TASK DESCRIPTION: Only the lines from the one bearing "red watering can [513,118,566,165]" through the end of the entries should be output, exactly as they stand, and pictures should be skipped.

Dataset records:
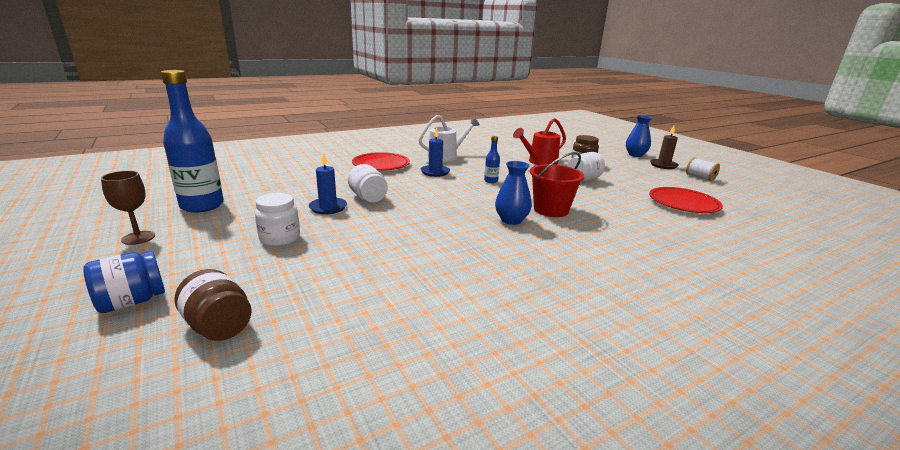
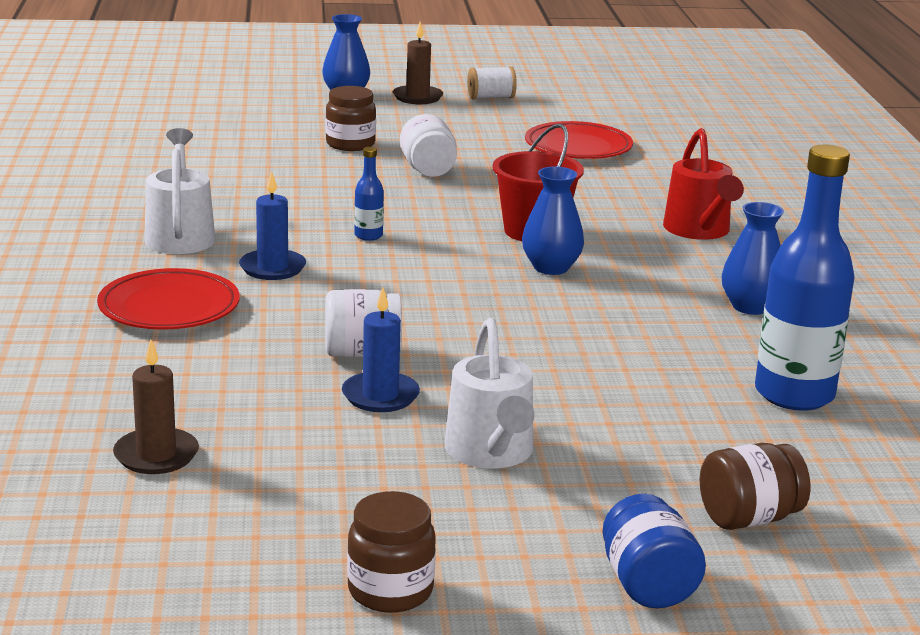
camera: 65 degrees left, 0 degrees up
brown goblet [101,171,155,245] -> brown jar [347,491,436,613]
blue bottle [161,70,224,213] -> blue bottle moved to [755,144,855,411]
white jar [255,193,300,246] -> white watering can [445,318,534,468]
red watering can [513,118,566,165] -> red watering can moved to [663,128,744,240]
none -> brown candle [113,340,199,474]
none -> blue vase [722,202,784,315]

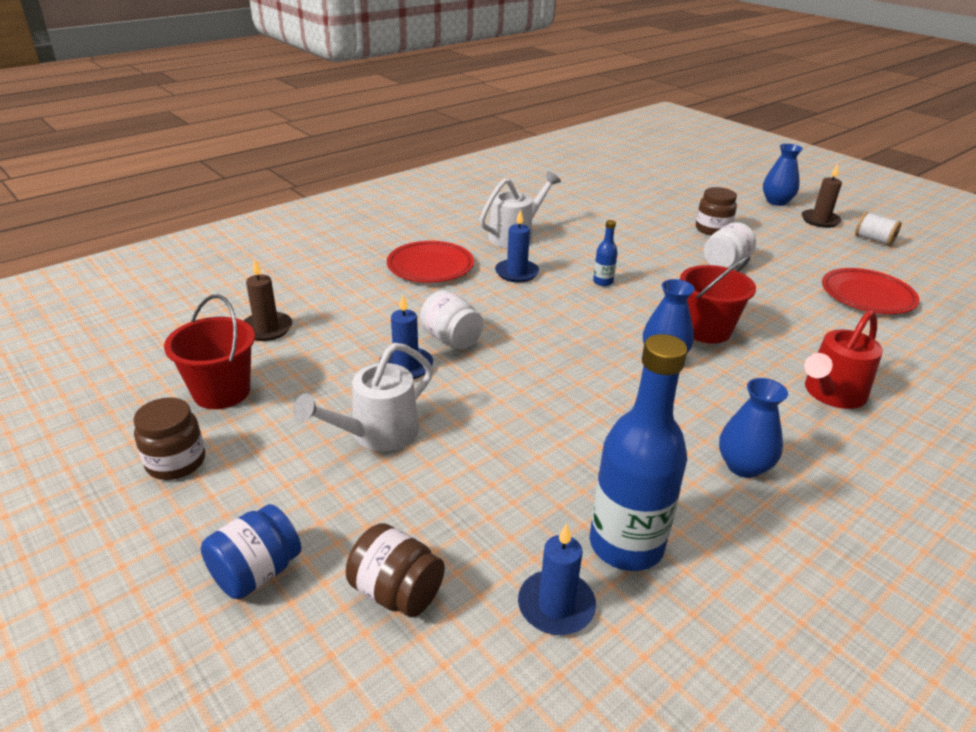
camera: 55 degrees right, 10 degrees up
none -> red bucket [164,295,255,409]
none -> blue candle [518,523,596,635]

RESULT OF THIS EXERCISE:
red watering can [513,118,566,165] -> red watering can moved to [663,128,744,240]
none -> brown candle [113,340,199,474]
none -> blue vase [722,202,784,315]

camera: 55 degrees right, 10 degrees up
none -> red bucket [164,295,255,409]
none -> blue candle [518,523,596,635]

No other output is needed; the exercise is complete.